*Requirement*: Without the pictures, return each record as it appears.

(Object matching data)
────────
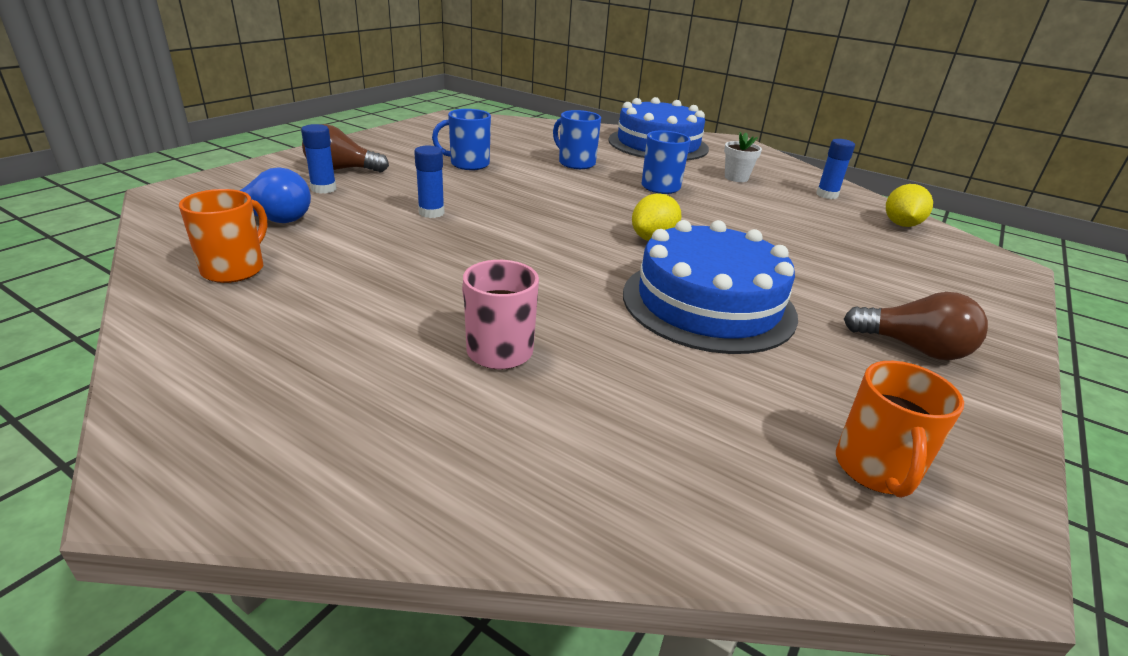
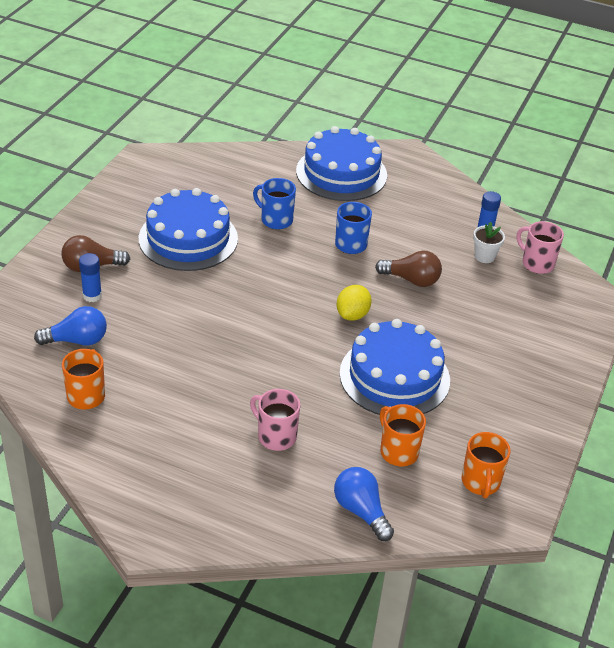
camera: 10 degrees left, 10 degrees up
(431, 213) = (185, 312): blue glue stick -> none
(468, 164) = (188, 238): blue mug -> blue cake
(626, 489) = (361, 511): none -> blue light bulb
(709, 398) = (398, 451): none -> orange mug
(736, 178) = (411, 218): white flower pot -> white flower pot (484, 256)
(901, 224) = (536, 263): yellow lemon -> pink mug
(913, 348) = (517, 395): brown light bulb -> brown light bulb (411, 280)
────────
*Task output*:
camera: 10 degrees left, 10 degrees up
(431, 213) = (185, 312): blue glue stick -> none
(468, 164) = (188, 238): blue mug -> blue cake
(626, 489) = (361, 511): none -> blue light bulb
(709, 398) = (398, 451): none -> orange mug
(736, 178) = (411, 218): white flower pot -> white flower pot (484, 256)
(901, 224) = (536, 263): yellow lemon -> pink mug
(913, 348) = (517, 395): brown light bulb -> brown light bulb (411, 280)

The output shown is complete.